▶ [The problem]:
Tell how many lines of the data below have the string "white" in them. Say nothing more.

▶ [Recorded data]:
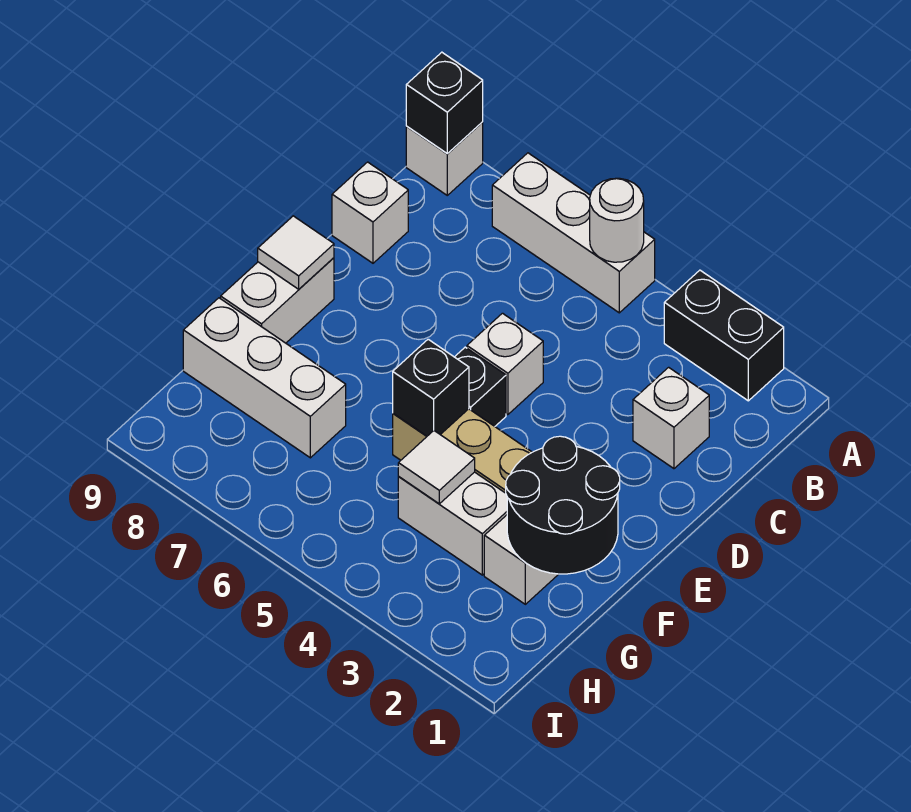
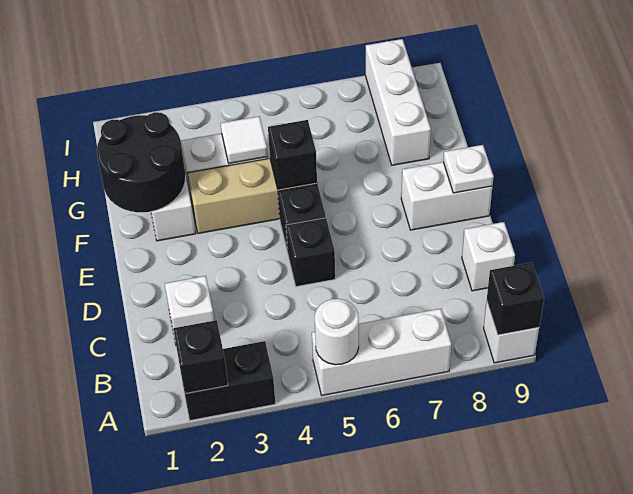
none -> black brick A2 level 2
white brick D5 level 1 -> black brick D5 level 1
white brick E9:F9 level 1 -> white brick E8:E9 level 1
white tile E9 level 2 -> white plate E9 level 2
white brick G7:G9 level 1 -> white brick G8:I8 level 1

▶ [Solution to this task]:
4